The data: Begin

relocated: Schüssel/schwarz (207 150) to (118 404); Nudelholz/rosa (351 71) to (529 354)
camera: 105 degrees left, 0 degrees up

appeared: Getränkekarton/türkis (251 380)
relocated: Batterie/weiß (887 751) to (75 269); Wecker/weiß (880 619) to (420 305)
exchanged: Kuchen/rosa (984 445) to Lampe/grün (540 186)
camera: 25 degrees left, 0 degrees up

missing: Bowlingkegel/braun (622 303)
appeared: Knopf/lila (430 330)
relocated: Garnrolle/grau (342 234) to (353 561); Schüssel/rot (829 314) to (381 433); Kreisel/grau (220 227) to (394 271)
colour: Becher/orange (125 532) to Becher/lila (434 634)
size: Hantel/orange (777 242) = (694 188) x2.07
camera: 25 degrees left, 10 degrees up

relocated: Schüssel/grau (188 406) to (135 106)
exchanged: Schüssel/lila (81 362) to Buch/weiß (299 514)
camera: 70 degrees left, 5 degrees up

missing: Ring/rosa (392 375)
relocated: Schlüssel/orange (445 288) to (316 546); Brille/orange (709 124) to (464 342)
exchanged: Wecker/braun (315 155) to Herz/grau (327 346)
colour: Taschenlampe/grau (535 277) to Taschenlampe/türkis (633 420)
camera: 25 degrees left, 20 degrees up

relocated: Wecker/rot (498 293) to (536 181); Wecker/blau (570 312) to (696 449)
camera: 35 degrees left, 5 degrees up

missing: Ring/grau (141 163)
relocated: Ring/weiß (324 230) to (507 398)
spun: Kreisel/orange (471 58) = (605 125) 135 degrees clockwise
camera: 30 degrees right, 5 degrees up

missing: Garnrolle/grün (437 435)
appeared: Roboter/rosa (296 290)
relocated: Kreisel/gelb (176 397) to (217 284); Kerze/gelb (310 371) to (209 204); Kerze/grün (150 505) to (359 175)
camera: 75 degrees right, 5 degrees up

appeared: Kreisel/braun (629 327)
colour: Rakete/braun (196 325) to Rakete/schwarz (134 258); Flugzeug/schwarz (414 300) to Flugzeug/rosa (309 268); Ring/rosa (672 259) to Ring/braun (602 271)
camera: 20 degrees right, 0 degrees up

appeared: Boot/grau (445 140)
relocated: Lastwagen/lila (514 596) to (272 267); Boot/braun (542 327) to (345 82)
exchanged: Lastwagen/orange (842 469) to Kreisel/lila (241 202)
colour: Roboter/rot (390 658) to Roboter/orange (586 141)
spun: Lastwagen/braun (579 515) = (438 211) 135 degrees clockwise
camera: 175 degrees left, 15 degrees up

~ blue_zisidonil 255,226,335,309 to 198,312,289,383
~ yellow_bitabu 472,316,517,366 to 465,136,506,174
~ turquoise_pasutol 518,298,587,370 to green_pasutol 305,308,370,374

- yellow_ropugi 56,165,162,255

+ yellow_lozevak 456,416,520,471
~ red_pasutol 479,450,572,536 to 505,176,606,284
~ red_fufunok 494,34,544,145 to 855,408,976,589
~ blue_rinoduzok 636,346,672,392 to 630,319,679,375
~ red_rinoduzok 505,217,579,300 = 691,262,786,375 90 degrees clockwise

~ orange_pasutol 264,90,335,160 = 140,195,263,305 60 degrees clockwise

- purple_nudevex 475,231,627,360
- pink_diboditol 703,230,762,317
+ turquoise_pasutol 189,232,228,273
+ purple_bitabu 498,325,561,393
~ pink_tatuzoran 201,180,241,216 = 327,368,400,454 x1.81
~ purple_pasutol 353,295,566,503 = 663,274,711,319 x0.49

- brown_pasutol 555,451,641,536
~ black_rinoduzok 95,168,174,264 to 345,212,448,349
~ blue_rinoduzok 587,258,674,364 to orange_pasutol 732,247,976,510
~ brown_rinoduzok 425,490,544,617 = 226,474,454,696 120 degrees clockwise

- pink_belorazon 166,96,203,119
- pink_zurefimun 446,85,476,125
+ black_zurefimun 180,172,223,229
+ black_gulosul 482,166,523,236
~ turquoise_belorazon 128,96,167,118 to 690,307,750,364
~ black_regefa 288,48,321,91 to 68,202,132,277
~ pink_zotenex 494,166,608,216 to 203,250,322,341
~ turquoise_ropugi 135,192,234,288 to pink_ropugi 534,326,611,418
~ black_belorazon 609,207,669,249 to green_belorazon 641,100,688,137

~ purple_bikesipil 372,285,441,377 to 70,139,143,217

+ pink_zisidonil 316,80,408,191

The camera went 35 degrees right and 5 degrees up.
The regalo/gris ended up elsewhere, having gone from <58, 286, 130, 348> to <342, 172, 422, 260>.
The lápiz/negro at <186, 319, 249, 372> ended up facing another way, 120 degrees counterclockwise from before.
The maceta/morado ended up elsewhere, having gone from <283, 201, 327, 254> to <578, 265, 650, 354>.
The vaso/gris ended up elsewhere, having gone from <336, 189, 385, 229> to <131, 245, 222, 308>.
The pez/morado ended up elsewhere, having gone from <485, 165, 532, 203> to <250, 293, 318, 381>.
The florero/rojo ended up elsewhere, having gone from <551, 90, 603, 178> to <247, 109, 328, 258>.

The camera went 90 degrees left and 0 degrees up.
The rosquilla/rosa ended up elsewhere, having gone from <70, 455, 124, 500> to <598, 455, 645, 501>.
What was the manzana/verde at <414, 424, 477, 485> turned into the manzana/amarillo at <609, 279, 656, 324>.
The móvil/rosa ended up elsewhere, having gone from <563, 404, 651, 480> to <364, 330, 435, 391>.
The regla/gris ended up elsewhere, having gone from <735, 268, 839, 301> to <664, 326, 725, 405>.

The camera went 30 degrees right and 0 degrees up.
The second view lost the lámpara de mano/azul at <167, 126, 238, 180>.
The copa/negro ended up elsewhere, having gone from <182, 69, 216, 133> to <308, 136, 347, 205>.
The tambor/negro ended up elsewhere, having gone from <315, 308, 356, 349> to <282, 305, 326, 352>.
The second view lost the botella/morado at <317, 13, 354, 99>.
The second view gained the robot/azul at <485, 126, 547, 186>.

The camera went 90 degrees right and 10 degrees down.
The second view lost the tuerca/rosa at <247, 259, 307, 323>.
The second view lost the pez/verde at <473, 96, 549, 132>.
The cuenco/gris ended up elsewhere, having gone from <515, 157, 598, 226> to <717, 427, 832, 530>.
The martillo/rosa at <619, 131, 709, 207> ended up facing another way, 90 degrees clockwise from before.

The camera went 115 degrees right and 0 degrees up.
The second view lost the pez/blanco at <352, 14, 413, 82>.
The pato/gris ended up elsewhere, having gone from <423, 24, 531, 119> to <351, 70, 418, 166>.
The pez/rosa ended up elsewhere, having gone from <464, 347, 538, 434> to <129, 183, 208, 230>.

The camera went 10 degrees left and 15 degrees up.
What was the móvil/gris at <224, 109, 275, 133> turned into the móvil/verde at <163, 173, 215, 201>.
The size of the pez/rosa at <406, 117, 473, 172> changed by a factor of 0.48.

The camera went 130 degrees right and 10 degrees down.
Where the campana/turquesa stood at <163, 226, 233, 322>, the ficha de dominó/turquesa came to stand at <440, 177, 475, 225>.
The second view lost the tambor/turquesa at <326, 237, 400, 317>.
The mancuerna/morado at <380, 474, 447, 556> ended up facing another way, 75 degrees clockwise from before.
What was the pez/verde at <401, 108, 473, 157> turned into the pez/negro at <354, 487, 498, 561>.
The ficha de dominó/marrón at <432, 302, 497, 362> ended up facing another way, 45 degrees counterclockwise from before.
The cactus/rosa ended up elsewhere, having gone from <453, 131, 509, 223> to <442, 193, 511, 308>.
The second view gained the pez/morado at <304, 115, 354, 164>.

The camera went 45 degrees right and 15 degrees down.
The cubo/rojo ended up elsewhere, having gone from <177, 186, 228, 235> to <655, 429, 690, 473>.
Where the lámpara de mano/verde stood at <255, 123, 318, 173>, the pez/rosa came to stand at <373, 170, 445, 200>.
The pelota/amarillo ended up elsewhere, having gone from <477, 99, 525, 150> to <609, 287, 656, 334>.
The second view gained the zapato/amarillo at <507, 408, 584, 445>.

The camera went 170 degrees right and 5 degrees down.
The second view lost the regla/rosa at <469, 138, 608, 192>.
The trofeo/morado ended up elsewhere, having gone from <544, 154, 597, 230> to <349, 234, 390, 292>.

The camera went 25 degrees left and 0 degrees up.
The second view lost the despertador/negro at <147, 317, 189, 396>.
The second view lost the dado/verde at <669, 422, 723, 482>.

The data: End

**Assigned task:**
The response should hold exactly the lines starting at the line with "The camera went 35" and ending at the line with "The pez/morado ended", and no other line of the material above.

**Exercise answer:**
The camera went 35 degrees right and 5 degrees up.
The regalo/gris ended up elsewhere, having gone from <58, 286, 130, 348> to <342, 172, 422, 260>.
The lápiz/negro at <186, 319, 249, 372> ended up facing another way, 120 degrees counterclockwise from before.
The maceta/morado ended up elsewhere, having gone from <283, 201, 327, 254> to <578, 265, 650, 354>.
The vaso/gris ended up elsewhere, having gone from <336, 189, 385, 229> to <131, 245, 222, 308>.
The pez/morado ended up elsewhere, having gone from <485, 165, 532, 203> to <250, 293, 318, 381>.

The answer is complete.